> The task: How many lines of these entries hold the string "rectangle"? Answer with the number alone.

BEGIN Dataset records

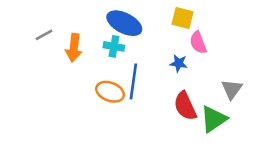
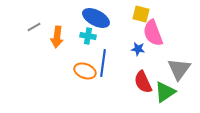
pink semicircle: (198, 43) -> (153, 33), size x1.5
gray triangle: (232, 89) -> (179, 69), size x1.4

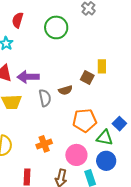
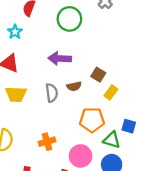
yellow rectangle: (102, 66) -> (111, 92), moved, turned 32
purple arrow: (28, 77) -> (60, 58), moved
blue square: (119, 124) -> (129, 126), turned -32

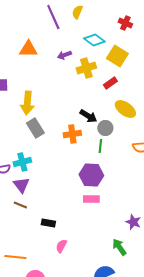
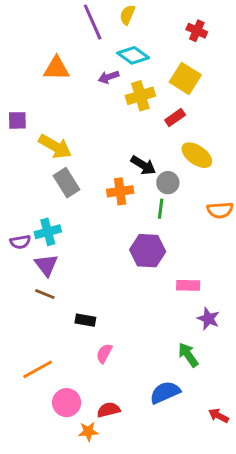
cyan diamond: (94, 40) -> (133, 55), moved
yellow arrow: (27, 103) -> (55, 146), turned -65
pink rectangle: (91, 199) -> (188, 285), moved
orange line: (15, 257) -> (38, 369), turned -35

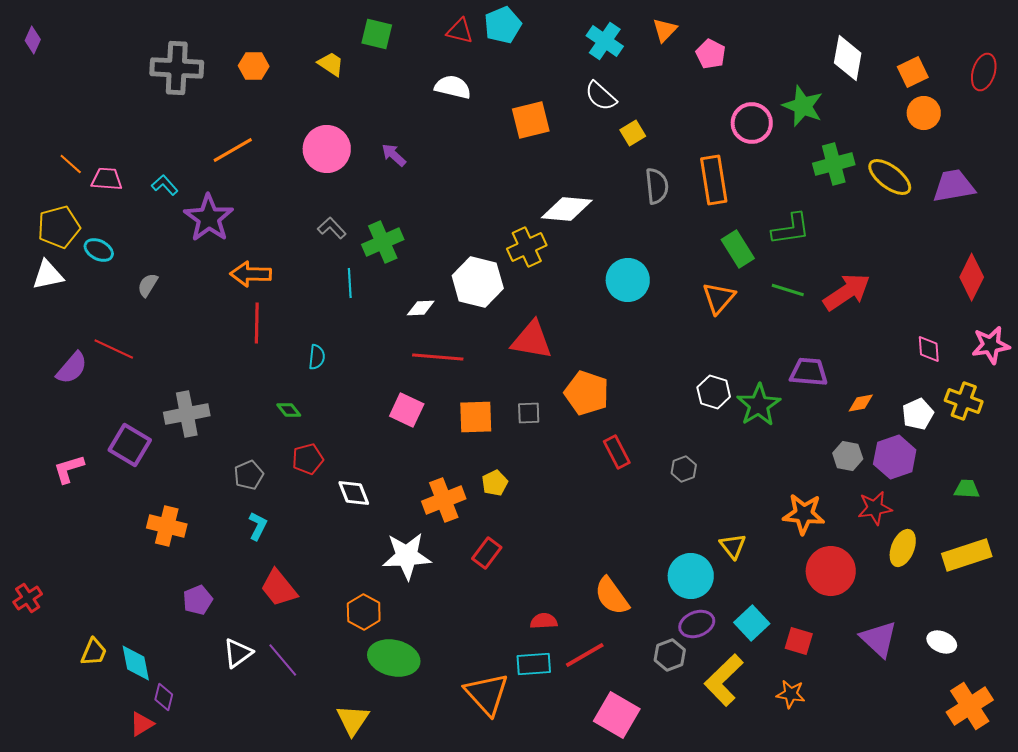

END Dataset records
BEGIN Dataset records

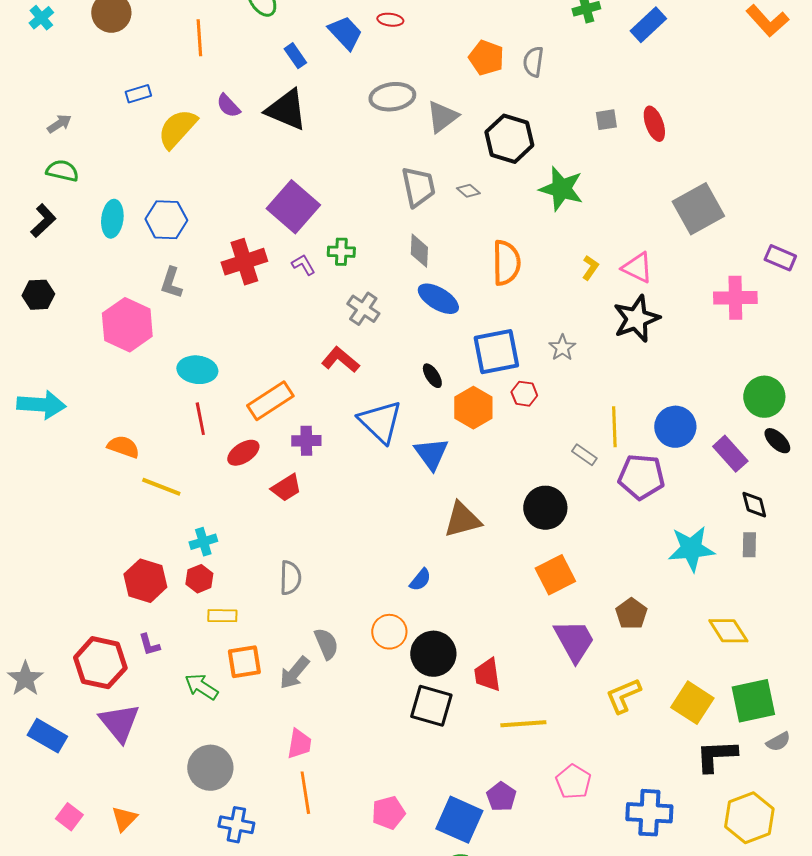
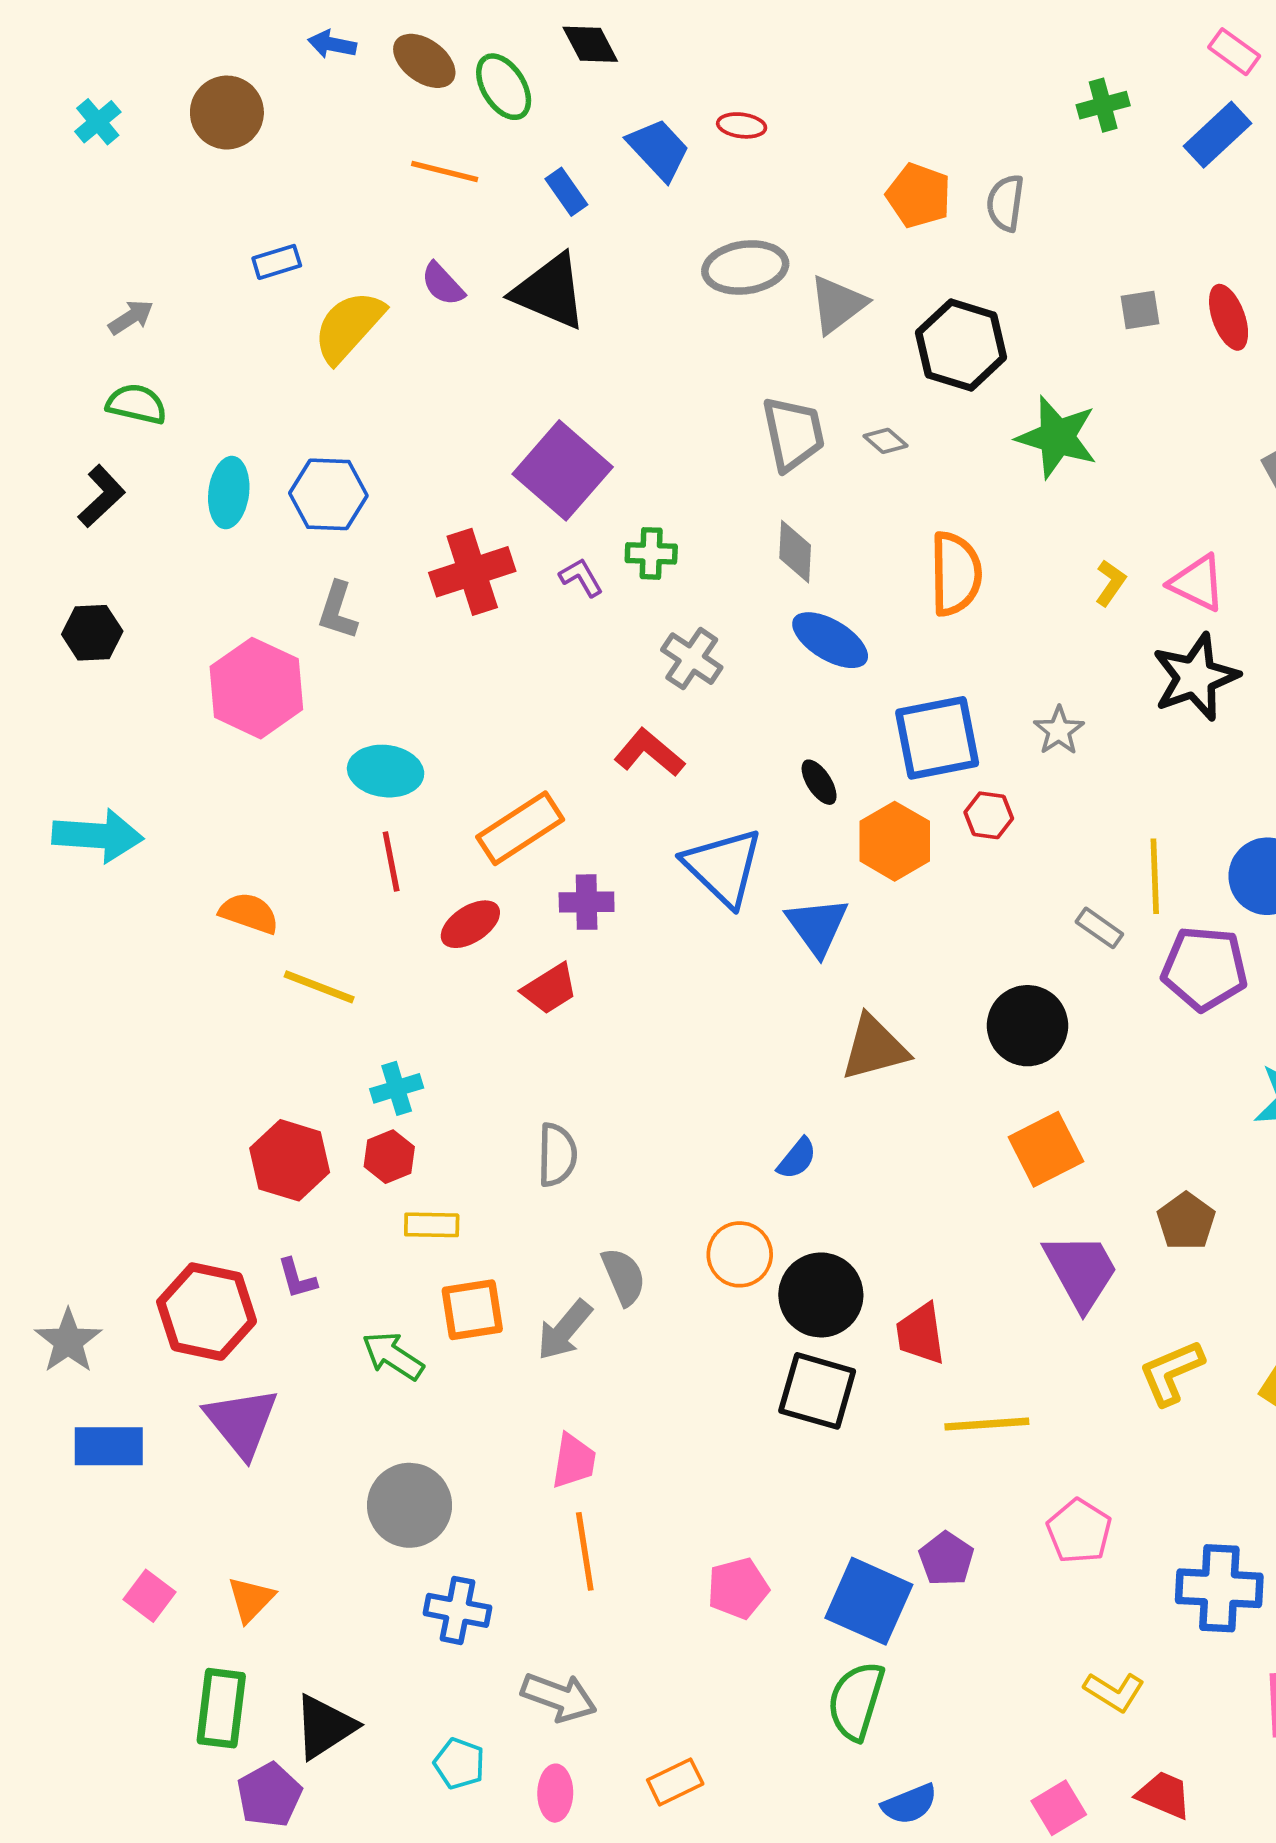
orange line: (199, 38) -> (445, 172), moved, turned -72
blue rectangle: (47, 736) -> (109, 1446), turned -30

END Dataset records

> Solution to this problem: 3